### INSTRUCTIONS TO FOLLOW
Across the whole listing, copy out every line that includes the string "DGND".

### STORED DATA
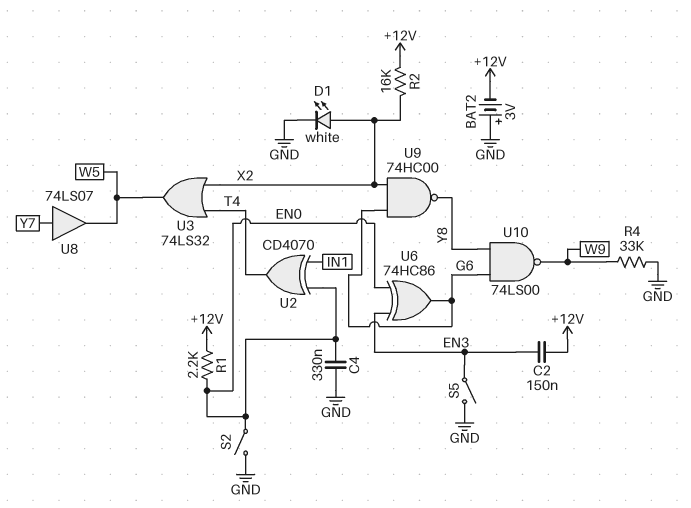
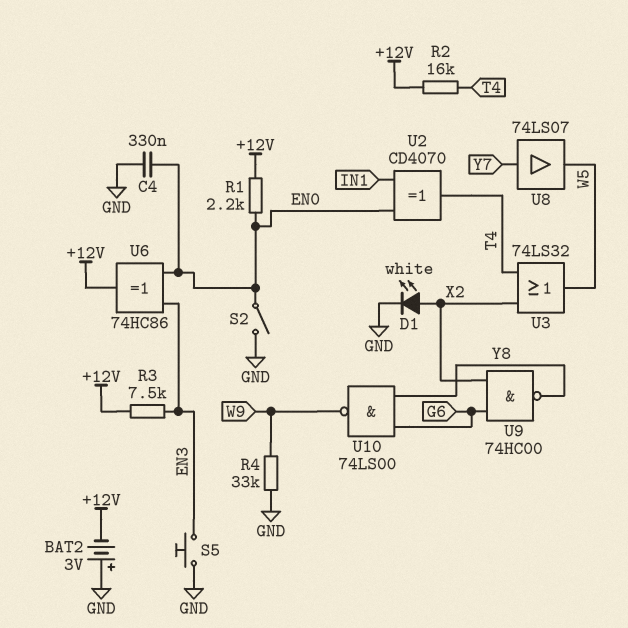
C2: 150nF (+12V, EN3) -> none
R2: 16k (+12V, X2) -> 16k (+12V, T4)
R3: none -> 7.5k (+12V, EN3)
S5: switch (EN3, GND) -> button (EN3, GND)
U6: XOR 74HC86 (in EN0, in EN3, out G6) -> XOR 74HC86 (in EN0, in EN3, out +12V)

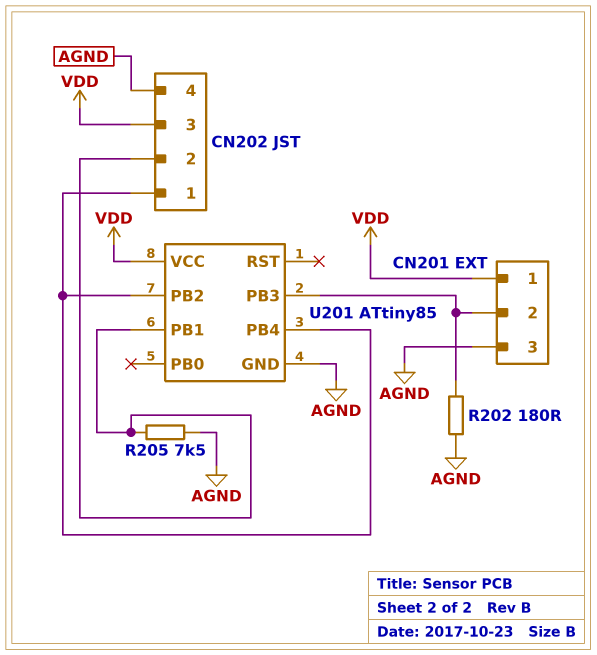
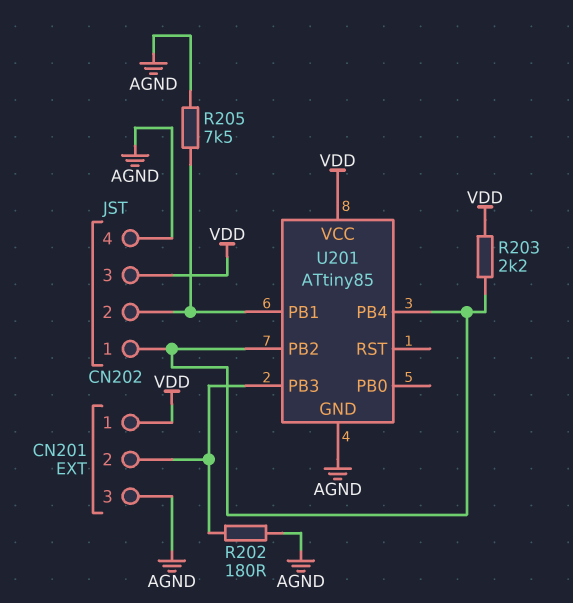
R203: none -> 2.2k (CN202/1, VDD)

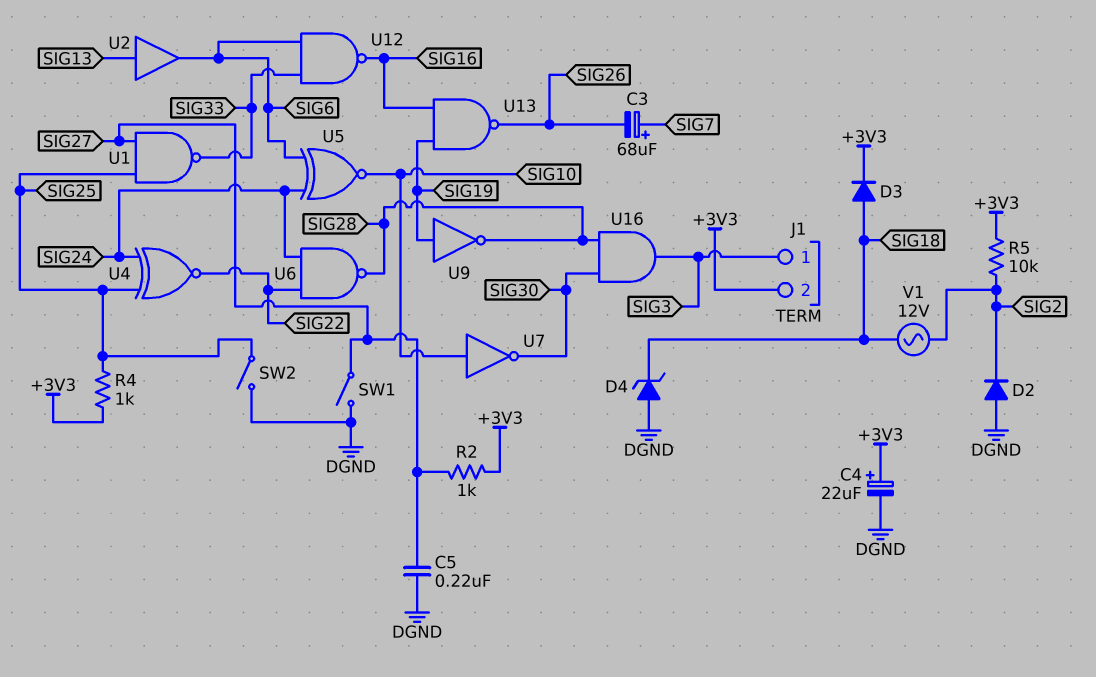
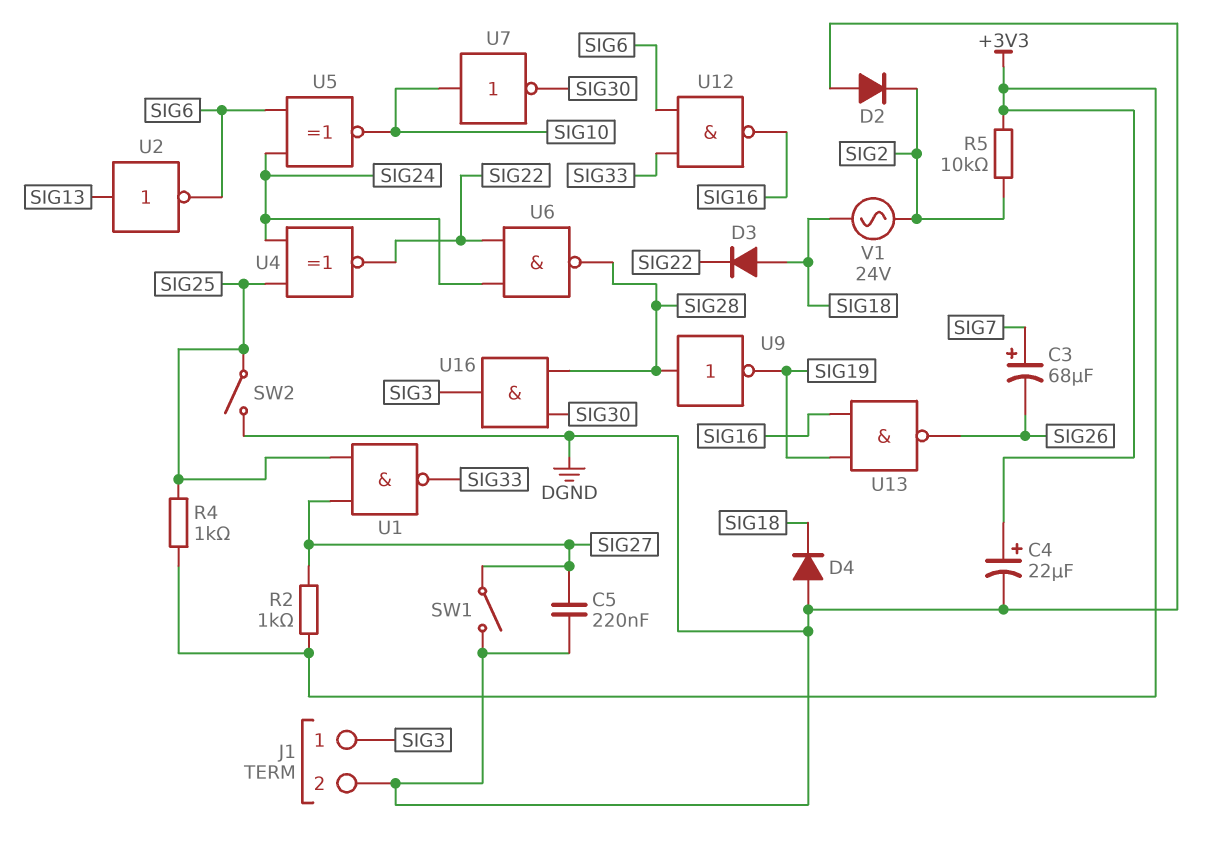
D3: diode (A SIG18, K +3V3) -> diode (A SIG18, K SIG22)
D4: zener (A DGND, K SIG18) -> diode (A DGND, K SIG18)
J1 pin 2: +3V3 -> DGND
U2: buffer (in SIG13, out SIG6) -> NOT (in SIG13, out SIG6)
U9: NOT (in SIG19, out SIG28) -> NOT (in SIG28, out SIG19)
V1: AC 12V (SIG2, SIG18) -> AC 24V (SIG2, SIG18)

### ANSWER TO THIS TASK
D4: zener (A DGND, K SIG18) -> diode (A DGND, K SIG18)
J1 pin 2: +3V3 -> DGND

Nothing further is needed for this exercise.